▸ Your objective: From the data below, copy exactly the lines that lie between the one holding "L1: 47mH (DGND, VS) -> none" and the one holding "R203: 1.1k (BTN, VS) -> 3.3k (BTN, VS)", including both, and nothing more.

▸ Version difference data:
________________

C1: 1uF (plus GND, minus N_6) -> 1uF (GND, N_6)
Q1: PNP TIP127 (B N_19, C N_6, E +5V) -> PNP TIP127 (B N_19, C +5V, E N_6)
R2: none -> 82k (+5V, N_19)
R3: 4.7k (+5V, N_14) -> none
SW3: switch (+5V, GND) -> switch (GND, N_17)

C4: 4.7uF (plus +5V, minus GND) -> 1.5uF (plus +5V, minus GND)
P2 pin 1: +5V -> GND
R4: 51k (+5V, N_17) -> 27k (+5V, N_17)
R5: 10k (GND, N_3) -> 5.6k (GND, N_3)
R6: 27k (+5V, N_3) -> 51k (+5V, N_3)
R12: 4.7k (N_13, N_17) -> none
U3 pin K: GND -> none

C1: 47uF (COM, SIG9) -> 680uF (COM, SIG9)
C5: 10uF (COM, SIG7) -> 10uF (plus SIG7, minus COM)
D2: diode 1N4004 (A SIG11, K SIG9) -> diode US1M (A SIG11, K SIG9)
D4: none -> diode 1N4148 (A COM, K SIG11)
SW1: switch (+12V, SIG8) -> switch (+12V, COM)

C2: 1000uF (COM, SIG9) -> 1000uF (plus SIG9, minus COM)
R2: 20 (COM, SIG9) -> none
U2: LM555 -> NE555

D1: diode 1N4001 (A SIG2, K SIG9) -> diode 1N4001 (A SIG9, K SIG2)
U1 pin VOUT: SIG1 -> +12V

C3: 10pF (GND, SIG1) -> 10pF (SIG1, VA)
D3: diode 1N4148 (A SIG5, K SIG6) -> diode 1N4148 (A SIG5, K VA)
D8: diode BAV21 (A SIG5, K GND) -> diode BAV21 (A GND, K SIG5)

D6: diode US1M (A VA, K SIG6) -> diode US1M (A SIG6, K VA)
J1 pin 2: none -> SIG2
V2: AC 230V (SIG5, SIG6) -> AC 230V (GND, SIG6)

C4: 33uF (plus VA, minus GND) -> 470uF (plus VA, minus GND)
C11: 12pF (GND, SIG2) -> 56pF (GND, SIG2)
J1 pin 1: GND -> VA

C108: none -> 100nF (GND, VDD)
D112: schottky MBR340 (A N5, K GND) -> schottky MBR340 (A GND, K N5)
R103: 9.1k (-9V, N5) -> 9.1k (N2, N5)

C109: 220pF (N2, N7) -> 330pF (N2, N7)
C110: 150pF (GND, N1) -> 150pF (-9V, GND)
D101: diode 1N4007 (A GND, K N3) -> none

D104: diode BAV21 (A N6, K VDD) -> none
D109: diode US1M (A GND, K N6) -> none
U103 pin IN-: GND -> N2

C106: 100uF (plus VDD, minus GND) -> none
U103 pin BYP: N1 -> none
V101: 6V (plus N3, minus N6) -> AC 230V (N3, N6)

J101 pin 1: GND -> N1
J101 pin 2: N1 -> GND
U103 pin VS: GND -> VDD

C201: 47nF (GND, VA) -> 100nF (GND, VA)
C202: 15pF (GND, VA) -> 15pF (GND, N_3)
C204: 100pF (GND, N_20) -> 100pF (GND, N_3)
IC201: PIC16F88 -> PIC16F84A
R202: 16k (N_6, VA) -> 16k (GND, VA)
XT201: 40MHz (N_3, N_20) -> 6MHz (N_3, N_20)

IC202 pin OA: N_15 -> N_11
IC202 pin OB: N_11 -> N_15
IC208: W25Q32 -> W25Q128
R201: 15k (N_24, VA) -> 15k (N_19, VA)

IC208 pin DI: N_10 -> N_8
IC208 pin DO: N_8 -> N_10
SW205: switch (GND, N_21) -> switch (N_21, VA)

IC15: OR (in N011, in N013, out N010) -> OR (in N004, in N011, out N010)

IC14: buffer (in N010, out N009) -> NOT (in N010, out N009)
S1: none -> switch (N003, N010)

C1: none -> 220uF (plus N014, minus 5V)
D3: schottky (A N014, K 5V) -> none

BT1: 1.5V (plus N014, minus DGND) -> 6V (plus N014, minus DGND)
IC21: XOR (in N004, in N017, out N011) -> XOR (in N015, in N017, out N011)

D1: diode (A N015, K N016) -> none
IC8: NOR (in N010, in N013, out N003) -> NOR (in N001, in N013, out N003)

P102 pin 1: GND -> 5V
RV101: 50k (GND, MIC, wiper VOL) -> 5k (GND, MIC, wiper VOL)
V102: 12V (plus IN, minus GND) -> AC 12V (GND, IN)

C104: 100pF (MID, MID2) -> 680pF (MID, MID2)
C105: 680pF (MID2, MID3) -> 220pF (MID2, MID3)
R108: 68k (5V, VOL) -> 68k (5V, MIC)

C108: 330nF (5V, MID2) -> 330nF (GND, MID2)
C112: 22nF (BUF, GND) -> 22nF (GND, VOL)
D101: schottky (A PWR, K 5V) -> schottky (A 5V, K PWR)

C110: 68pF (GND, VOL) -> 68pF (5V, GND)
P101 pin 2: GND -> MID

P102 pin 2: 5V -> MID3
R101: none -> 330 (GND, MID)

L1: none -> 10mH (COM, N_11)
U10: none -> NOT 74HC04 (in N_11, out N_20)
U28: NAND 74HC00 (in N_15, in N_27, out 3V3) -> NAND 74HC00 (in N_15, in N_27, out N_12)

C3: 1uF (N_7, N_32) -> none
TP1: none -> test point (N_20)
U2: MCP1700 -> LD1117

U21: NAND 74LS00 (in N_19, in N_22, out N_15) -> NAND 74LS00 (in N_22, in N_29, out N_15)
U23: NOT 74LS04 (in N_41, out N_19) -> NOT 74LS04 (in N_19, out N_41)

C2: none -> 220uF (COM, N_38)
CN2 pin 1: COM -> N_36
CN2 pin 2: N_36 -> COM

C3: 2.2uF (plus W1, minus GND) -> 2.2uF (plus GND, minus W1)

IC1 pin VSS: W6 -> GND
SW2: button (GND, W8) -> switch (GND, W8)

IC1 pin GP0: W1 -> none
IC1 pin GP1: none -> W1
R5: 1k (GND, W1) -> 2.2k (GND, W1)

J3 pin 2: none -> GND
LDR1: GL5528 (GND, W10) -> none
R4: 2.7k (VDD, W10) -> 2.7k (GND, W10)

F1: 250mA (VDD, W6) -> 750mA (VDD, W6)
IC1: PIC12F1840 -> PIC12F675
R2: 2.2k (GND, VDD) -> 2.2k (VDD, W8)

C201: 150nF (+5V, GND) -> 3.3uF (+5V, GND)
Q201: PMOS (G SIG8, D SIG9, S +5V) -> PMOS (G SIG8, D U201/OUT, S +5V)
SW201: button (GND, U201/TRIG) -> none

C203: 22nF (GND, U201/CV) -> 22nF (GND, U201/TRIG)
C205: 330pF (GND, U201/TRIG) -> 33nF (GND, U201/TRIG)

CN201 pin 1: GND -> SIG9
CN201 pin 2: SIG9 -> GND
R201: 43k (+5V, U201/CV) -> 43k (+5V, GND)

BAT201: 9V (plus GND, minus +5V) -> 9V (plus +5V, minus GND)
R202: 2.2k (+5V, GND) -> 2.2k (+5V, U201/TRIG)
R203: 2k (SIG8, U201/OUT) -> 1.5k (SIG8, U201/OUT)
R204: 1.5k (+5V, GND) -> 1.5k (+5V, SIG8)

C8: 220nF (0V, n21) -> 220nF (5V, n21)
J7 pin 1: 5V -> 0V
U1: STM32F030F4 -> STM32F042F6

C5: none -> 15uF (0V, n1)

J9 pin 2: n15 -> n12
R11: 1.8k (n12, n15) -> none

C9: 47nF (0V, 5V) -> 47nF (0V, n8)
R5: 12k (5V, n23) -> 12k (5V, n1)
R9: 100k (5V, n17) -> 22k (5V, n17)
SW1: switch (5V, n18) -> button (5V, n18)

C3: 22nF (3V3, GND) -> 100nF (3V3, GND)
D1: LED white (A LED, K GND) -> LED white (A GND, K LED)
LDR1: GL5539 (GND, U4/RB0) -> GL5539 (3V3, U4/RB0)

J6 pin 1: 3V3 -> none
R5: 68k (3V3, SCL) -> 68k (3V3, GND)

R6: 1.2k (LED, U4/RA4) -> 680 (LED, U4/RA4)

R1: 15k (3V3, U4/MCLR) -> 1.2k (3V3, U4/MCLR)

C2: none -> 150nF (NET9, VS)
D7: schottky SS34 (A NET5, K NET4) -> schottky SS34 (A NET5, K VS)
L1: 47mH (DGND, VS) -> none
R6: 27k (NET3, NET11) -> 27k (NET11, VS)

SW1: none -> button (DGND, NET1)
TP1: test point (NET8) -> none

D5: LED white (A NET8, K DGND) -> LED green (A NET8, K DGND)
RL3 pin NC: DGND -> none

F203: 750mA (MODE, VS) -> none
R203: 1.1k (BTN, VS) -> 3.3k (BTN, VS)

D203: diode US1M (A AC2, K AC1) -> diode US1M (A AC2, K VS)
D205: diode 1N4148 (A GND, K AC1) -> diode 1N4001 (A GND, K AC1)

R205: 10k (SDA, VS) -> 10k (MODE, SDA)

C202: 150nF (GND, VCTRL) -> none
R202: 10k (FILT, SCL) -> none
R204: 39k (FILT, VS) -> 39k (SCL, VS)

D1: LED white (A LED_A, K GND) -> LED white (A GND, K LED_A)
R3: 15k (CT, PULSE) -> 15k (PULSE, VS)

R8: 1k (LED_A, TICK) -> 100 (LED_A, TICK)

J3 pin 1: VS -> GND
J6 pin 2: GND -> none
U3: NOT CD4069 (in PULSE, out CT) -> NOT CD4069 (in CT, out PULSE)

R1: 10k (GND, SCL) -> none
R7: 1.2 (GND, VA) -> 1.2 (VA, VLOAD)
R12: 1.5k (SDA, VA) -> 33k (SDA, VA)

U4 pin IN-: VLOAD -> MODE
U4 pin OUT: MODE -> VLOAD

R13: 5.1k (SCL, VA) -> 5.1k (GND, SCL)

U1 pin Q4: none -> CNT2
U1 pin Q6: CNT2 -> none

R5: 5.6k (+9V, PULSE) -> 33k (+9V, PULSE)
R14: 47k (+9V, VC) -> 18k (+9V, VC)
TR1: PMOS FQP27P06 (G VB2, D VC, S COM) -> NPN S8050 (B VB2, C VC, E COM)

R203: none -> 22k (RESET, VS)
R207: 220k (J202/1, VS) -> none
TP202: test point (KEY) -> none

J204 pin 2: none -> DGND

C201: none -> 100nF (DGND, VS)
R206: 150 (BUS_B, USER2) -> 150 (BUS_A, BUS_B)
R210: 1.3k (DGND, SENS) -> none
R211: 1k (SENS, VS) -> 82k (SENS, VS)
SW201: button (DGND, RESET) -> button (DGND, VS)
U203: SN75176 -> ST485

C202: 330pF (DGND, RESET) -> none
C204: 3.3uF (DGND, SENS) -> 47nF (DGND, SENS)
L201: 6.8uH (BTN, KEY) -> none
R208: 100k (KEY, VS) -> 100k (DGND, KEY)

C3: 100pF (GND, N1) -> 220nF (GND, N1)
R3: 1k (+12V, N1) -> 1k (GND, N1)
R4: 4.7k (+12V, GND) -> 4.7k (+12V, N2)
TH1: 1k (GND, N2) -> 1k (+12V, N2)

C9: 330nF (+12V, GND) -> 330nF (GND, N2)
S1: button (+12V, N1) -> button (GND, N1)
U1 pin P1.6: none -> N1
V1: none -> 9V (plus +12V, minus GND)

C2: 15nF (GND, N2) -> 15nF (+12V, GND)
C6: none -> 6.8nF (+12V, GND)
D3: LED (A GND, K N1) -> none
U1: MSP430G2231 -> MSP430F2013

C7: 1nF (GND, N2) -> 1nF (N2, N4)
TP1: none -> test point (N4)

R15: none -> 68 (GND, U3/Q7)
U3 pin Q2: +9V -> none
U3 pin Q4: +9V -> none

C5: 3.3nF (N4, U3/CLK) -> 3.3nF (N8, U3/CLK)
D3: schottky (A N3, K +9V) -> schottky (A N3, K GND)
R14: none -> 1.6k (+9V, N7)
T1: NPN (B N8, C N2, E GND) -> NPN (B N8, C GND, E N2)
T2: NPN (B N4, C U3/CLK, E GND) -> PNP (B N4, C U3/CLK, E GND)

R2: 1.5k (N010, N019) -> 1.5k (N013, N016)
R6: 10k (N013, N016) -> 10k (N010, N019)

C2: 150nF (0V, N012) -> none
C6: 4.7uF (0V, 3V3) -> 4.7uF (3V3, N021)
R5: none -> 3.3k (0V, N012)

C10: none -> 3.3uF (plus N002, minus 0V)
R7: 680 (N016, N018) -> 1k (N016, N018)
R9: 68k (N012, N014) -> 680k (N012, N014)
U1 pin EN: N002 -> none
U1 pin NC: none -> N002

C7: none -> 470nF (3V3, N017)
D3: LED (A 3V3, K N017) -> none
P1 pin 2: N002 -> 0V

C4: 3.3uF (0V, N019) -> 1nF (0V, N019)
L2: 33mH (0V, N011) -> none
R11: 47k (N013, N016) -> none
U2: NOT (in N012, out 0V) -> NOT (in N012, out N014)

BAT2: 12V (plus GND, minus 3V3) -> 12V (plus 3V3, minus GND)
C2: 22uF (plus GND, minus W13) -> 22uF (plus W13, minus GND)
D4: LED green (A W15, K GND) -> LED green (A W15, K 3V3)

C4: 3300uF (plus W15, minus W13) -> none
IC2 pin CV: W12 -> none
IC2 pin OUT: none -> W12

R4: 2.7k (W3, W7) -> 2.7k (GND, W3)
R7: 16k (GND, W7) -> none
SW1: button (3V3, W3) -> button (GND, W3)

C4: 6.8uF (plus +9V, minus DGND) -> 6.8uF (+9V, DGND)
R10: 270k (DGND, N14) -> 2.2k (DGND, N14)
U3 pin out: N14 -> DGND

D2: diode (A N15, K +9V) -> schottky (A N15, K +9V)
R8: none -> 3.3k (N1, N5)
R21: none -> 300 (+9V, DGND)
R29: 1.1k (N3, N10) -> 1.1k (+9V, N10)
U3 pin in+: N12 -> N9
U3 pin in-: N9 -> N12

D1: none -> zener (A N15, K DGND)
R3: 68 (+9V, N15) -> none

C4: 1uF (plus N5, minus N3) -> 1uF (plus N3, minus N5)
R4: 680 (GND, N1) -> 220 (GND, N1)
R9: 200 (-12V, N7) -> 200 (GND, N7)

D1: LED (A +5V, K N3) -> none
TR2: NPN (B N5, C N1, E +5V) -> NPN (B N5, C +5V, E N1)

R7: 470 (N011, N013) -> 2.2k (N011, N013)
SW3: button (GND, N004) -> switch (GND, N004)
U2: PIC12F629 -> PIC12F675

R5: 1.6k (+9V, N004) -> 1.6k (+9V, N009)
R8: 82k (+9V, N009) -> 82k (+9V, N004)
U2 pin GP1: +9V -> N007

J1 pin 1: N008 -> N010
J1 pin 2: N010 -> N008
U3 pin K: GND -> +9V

________________

▸ Exercise solution:
L1: 47mH (DGND, VS) -> none
R6: 27k (NET3, NET11) -> 27k (NET11, VS)

SW1: none -> button (DGND, NET1)
TP1: test point (NET8) -> none

D5: LED white (A NET8, K DGND) -> LED green (A NET8, K DGND)
RL3 pin NC: DGND -> none

F203: 750mA (MODE, VS) -> none
R203: 1.1k (BTN, VS) -> 3.3k (BTN, VS)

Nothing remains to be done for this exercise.